■ **WORK INSTRUCTION**
Every line in the records below with the string "shifted" is to be copied out.

■ **INFORMATION GIVEN**
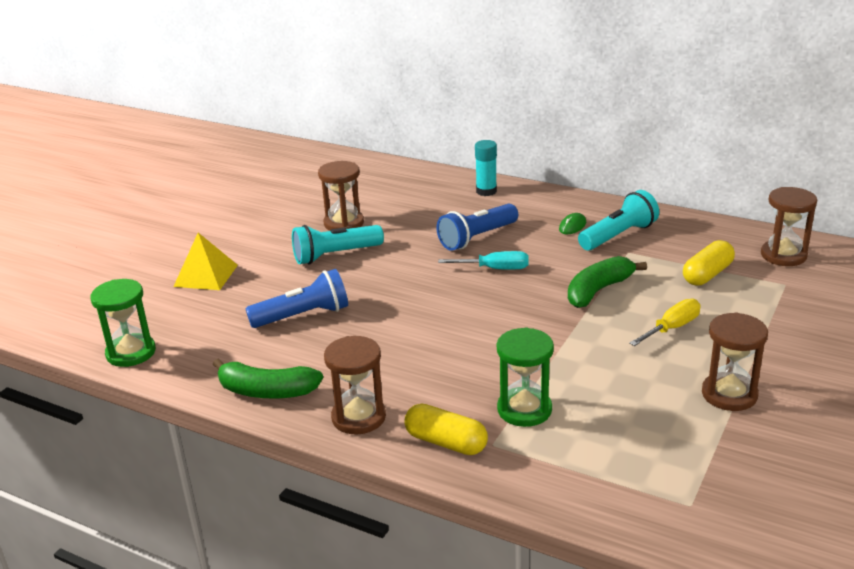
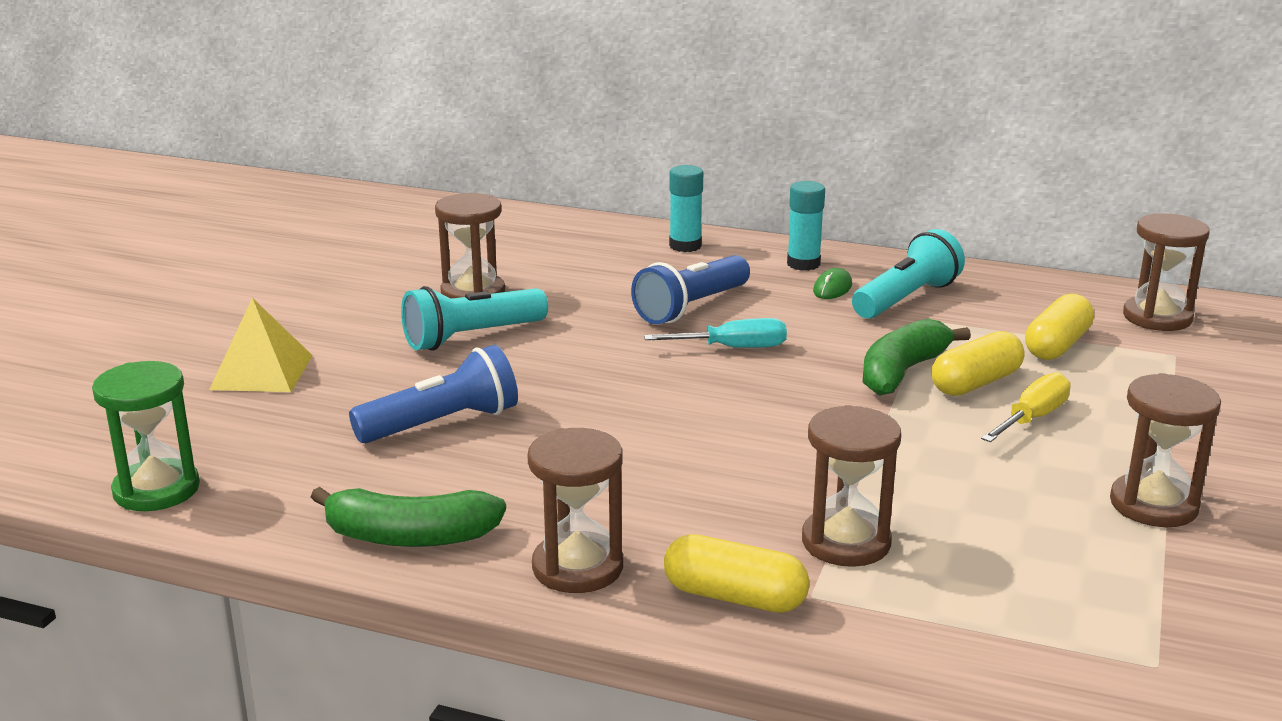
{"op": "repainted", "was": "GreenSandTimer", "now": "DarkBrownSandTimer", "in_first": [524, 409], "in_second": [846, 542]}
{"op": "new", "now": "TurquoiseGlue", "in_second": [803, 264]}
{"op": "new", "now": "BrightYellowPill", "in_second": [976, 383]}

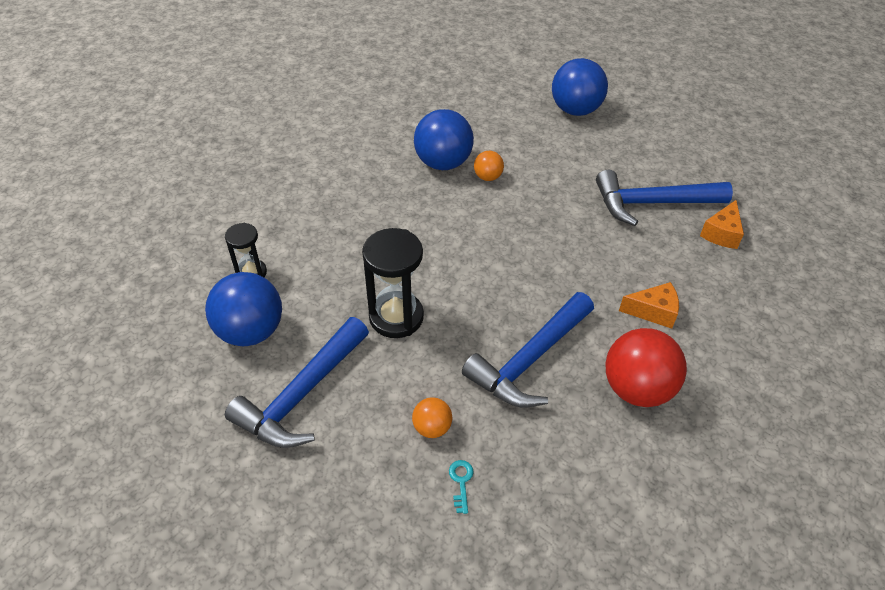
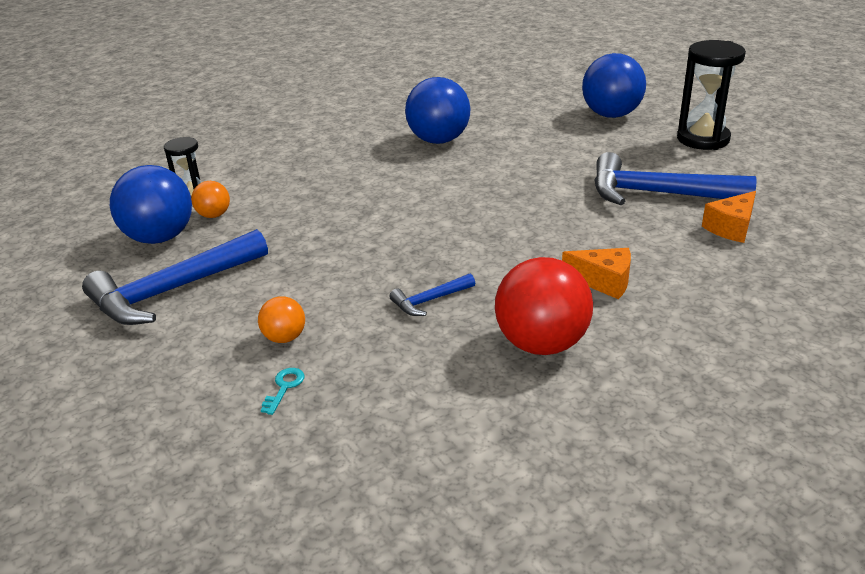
{"op": "shifted", "was": "OrangeColouredBall", "in_first": [488, 177], "in_second": [214, 215]}
{"op": "shifted", "was": "BlackSandTimer", "in_first": [396, 317], "in_second": [703, 139]}
{"op": "scaled", "was": "BlueHammer", "in_first": [530, 360], "in_second": [430, 301], "ratio": 0.46}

■ **SOLUTION BELOW**
{"op": "shifted", "was": "OrangeColouredBall", "in_first": [488, 177], "in_second": [214, 215]}
{"op": "shifted", "was": "BlackSandTimer", "in_first": [396, 317], "in_second": [703, 139]}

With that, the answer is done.